* Data for review *
[Start of section]

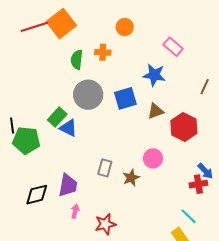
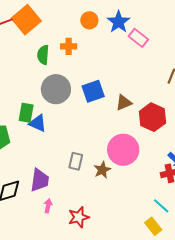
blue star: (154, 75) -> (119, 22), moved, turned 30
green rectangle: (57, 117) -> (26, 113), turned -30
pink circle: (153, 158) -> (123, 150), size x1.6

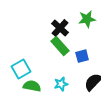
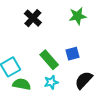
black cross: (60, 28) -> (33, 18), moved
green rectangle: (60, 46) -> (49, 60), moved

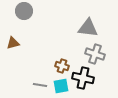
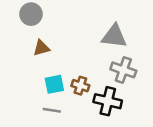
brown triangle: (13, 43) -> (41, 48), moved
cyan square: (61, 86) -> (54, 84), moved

[End of section]
[Start of section]

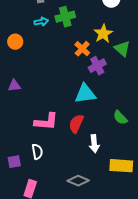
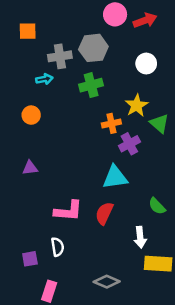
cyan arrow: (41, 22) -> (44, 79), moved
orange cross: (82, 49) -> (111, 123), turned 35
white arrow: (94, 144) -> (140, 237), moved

[End of section]
[Start of section]

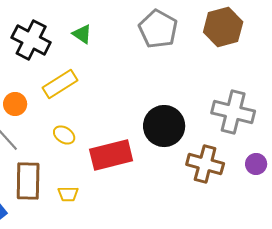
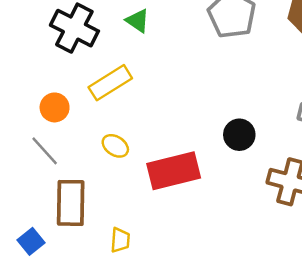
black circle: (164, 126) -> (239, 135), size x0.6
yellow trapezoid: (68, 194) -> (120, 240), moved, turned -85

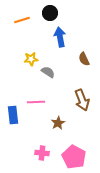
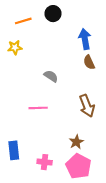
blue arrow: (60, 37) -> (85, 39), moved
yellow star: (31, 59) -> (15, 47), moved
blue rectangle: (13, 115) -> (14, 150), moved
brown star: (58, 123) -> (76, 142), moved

[End of section]

Please copy every line from the entries that includes the word "rectangle".

green rectangle: (57, 117) -> (26, 113), turned -30
green rectangle: (60, 46) -> (49, 60), moved
blue rectangle: (13, 115) -> (14, 150), moved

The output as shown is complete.